No line before the one containing "(388, 120) = (316, 252): turquoise" is to be output; retype exactly that line and all lines that follow it to the end of the records.

########

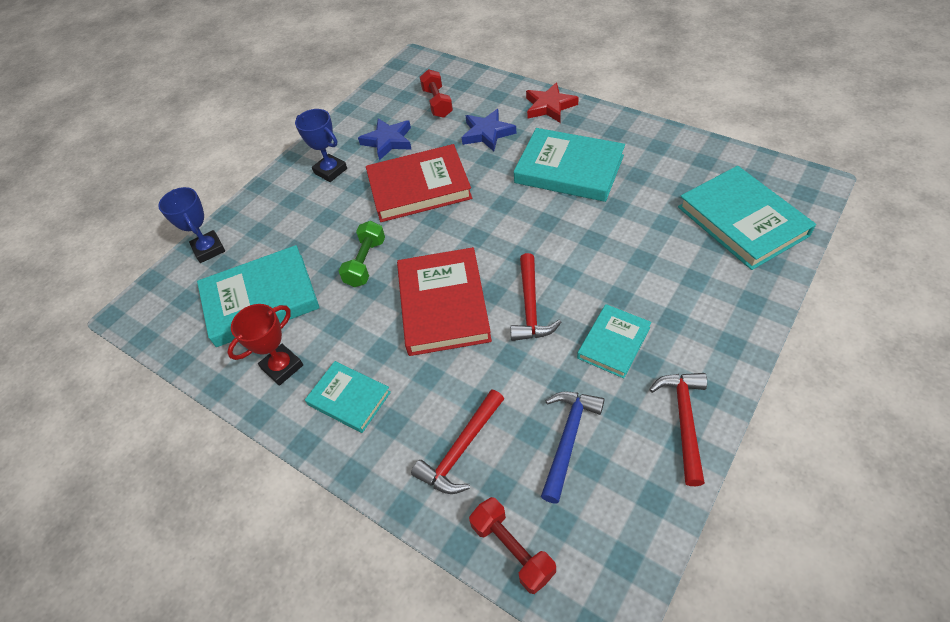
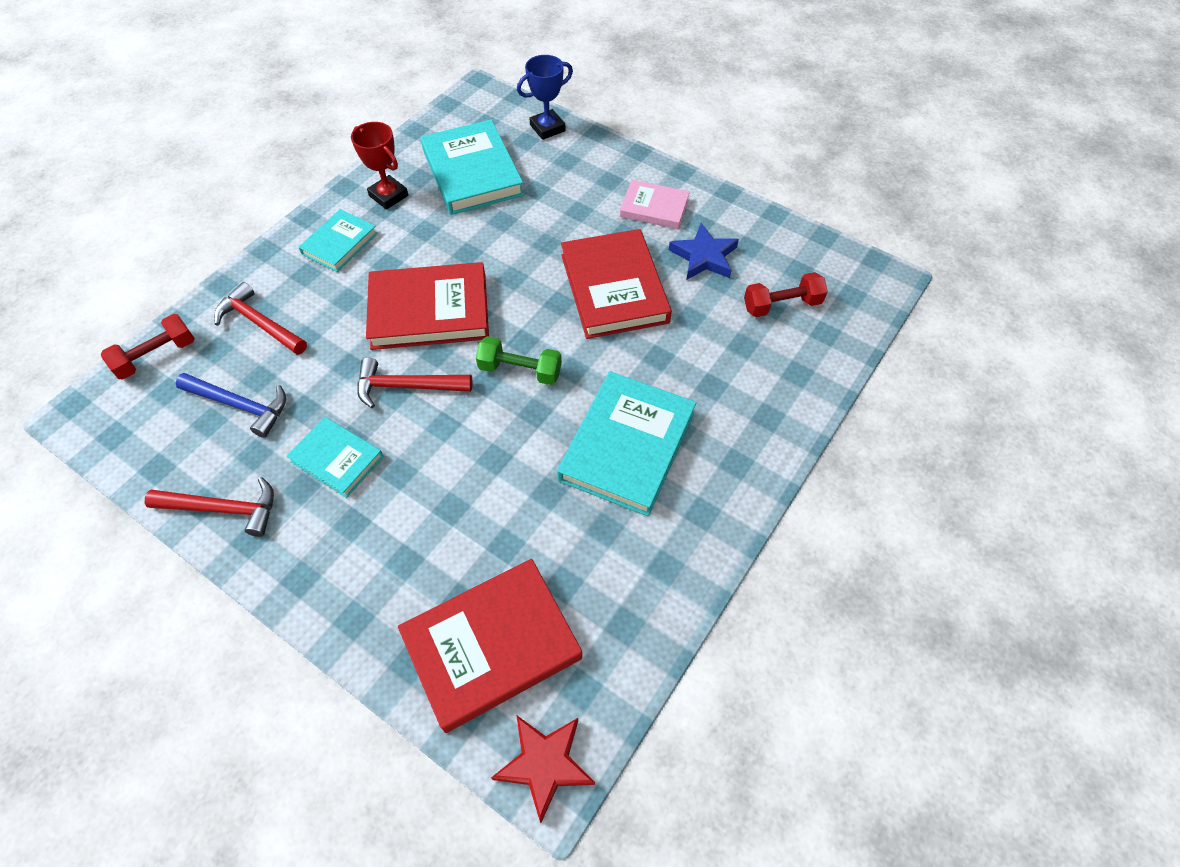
camera: 85 degrees right, 5 degrees up
(330, 171) = (654, 208): blue trophy -> pink book
(365, 262) = (503, 246): green dumbbell -> green dumbbell (520, 370)
(487, 133) = (711, 358): blue star -> none
(549, 106) = (769, 436): red star -> red star (544, 764)
(742, 221) = (491, 646): turquoise book -> red book

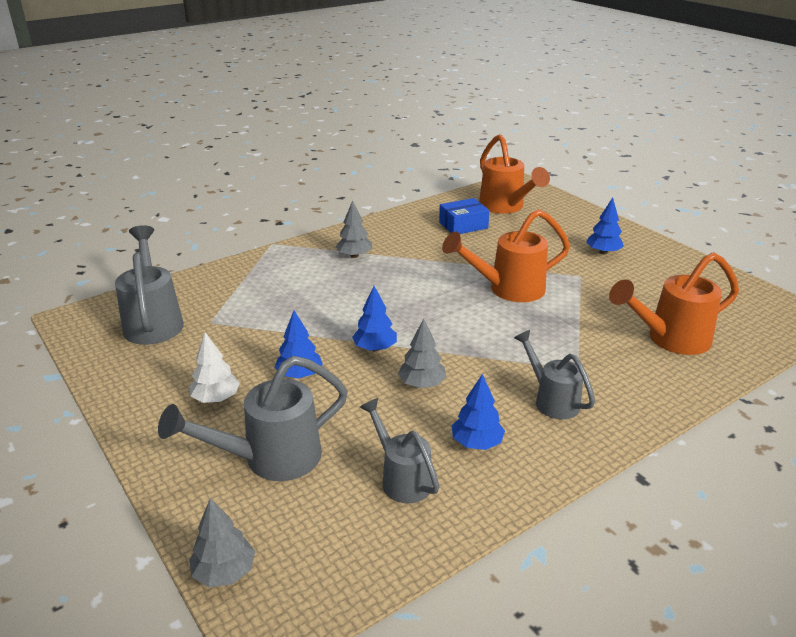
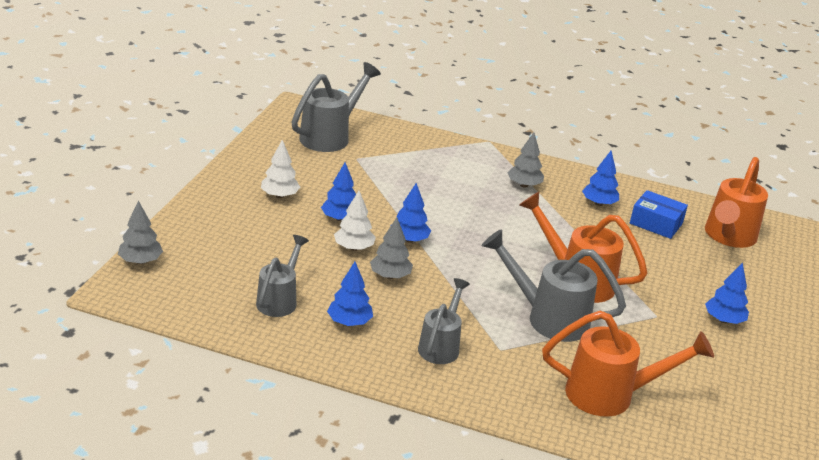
camera: 50 degrees right, 0 degrees up
(269, 459) = (244, 240): grey watering can -> grey watering can (547, 318)
(357, 387) = (354, 248): none -> white tree
(414, 236) = (599, 203): none -> blue tree
(669, 339) = (611, 395): orange watering can -> orange watering can turned 150 degrees clockwise

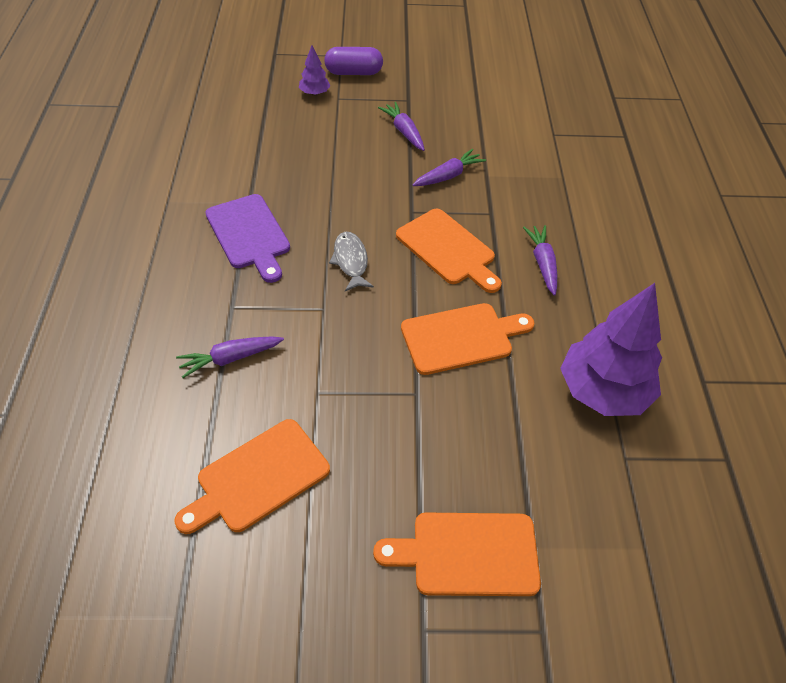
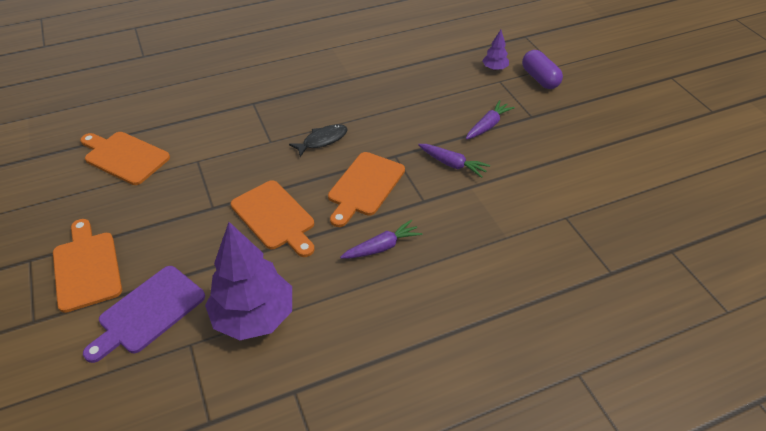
camera: 70 degrees right, 5 degrees down
(230, 358) = (210, 116): purple carrot -> none
(249, 235) = (321, 89): purple cutting board -> purple cutting board (148, 312)
(351, 261) = (322, 140): grey fish -> black fish

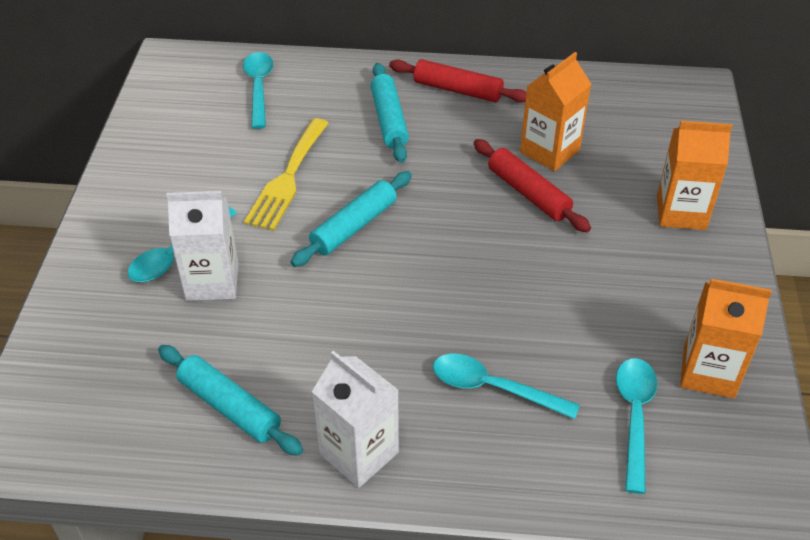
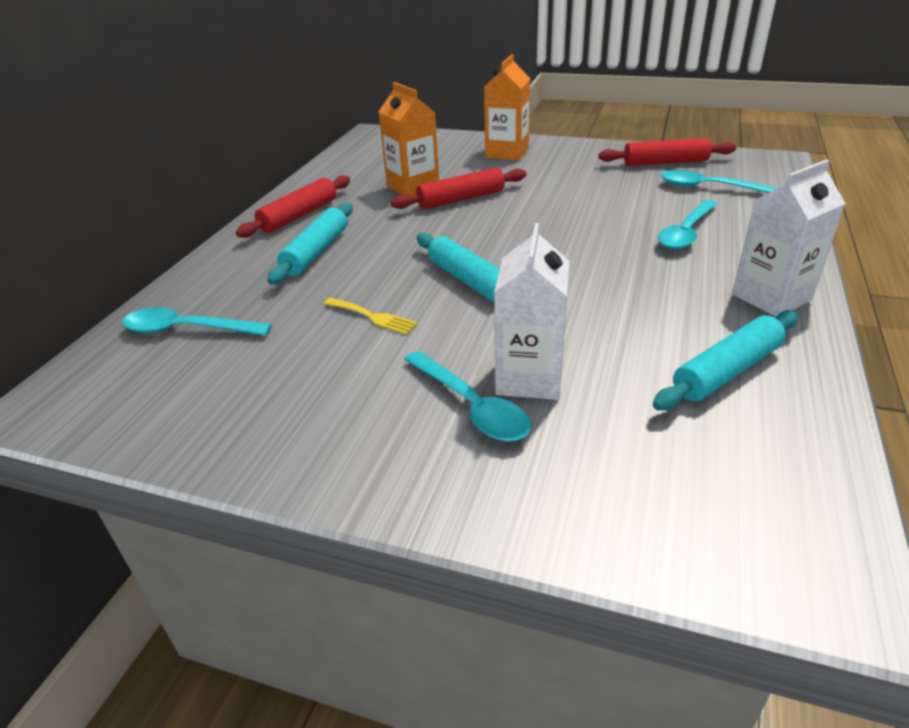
camera: 75 degrees left, 10 degrees down
(287, 178) = (373, 317): yellow fork -> yellow fork, size x0.54
(388, 120) = (316, 252): turquoise rolling pin -> turquoise rolling pin turned 75 degrees counterclockwise
(708, 372) = (665, 162): orange carton -> red rolling pin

########

--- REPLY ---
(388, 120) = (316, 252): turquoise rolling pin -> turquoise rolling pin turned 75 degrees counterclockwise
(708, 372) = (665, 162): orange carton -> red rolling pin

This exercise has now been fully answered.